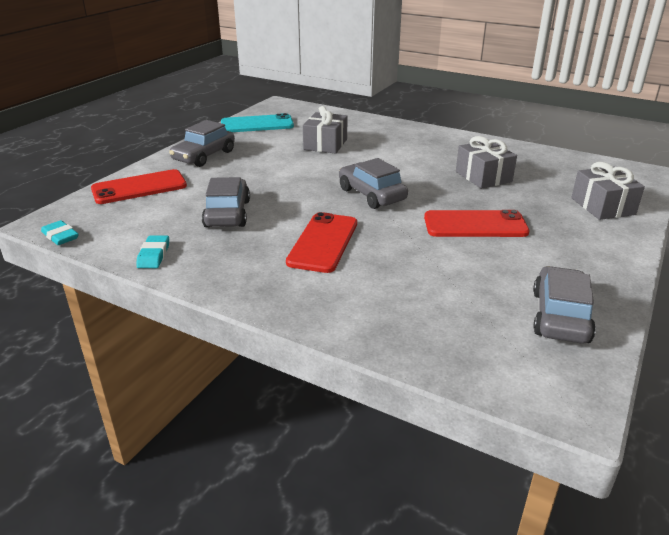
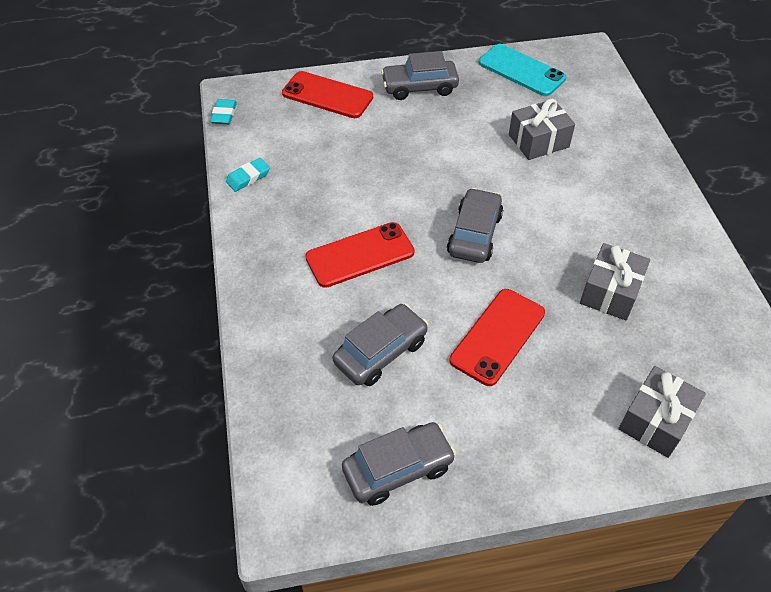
camera: 50 degrees right, 20 degrees up
(227, 214) = (343, 171): grey car -> grey car (380, 352)
(475, 225) = (498, 336): red phone -> red phone turned 75 degrees clockwise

-*-

Reproduce the full listing above verbatim, with no pictures included.

camera: 50 degrees right, 20 degrees up
(227, 214) = (343, 171): grey car -> grey car (380, 352)
(475, 225) = (498, 336): red phone -> red phone turned 75 degrees clockwise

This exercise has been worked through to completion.